» What you are asked to do: In full and without error, repeat the entries below.

┌────────

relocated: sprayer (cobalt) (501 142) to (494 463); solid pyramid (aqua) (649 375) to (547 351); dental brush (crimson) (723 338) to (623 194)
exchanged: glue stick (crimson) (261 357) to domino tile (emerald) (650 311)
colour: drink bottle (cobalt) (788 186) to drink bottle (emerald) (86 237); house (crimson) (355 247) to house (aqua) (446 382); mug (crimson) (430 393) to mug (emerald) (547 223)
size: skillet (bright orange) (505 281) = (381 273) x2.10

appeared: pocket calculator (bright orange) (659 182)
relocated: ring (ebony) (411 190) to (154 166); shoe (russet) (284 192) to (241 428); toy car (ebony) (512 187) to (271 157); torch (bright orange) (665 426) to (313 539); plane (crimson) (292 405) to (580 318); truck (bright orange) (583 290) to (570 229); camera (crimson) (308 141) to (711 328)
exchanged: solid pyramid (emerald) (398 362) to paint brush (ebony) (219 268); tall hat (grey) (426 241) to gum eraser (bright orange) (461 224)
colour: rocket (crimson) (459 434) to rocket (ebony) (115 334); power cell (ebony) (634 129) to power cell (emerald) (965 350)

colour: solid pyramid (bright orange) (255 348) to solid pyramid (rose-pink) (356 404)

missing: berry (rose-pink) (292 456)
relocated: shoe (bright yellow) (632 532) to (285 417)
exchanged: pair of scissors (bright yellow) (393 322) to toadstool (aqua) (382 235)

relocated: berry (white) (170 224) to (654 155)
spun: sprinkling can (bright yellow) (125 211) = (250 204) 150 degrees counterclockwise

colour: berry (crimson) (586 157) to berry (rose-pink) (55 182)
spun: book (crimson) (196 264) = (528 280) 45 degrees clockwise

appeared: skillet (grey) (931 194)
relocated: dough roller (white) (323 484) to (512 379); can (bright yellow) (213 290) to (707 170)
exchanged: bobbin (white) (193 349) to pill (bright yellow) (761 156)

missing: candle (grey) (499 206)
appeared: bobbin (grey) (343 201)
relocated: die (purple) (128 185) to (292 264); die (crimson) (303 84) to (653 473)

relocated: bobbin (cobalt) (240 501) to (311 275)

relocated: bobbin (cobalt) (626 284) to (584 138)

└────────

» Task solution:
relocated: sprayer (cobalt) (501 142) to (494 463); solid pyramid (aqua) (649 375) to (547 351); dental brush (crimson) (723 338) to (623 194)
exchanged: glue stick (crimson) (261 357) to domino tile (emerald) (650 311)
colour: drink bottle (cobalt) (788 186) to drink bottle (emerald) (86 237); house (crimson) (355 247) to house (aqua) (446 382); mug (crimson) (430 393) to mug (emerald) (547 223)
size: skillet (bright orange) (505 281) = (381 273) x2.10

appeared: pocket calculator (bright orange) (659 182)
relocated: ring (ebony) (411 190) to (154 166); shoe (russet) (284 192) to (241 428); toy car (ebony) (512 187) to (271 157); torch (bright orange) (665 426) to (313 539); plane (crimson) (292 405) to (580 318); truck (bright orange) (583 290) to (570 229); camera (crimson) (308 141) to (711 328)
exchanged: solid pyramid (emerald) (398 362) to paint brush (ebony) (219 268); tall hat (grey) (426 241) to gum eraser (bright orange) (461 224)
colour: rocket (crimson) (459 434) to rocket (ebony) (115 334); power cell (ebony) (634 129) to power cell (emerald) (965 350)

colour: solid pyramid (bright orange) (255 348) to solid pyramid (rose-pink) (356 404)

missing: berry (rose-pink) (292 456)
relocated: shoe (bright yellow) (632 532) to (285 417)
exchanged: pair of scissors (bright yellow) (393 322) to toadstool (aqua) (382 235)

relocated: berry (white) (170 224) to (654 155)
spun: sprinkling can (bright yellow) (125 211) = (250 204) 150 degrees counterclockwise

colour: berry (crimson) (586 157) to berry (rose-pink) (55 182)
spun: book (crimson) (196 264) = (528 280) 45 degrees clockwise

appeared: skillet (grey) (931 194)
relocated: dough roller (white) (323 484) to (512 379); can (bright yellow) (213 290) to (707 170)
exchanged: bobbin (white) (193 349) to pill (bright yellow) (761 156)

missing: candle (grey) (499 206)
appeared: bobbin (grey) (343 201)
relocated: die (purple) (128 185) to (292 264); die (crimson) (303 84) to (653 473)

relocated: bobbin (cobalt) (240 501) to (311 275)

relocated: bobbin (cobalt) (626 284) to (584 138)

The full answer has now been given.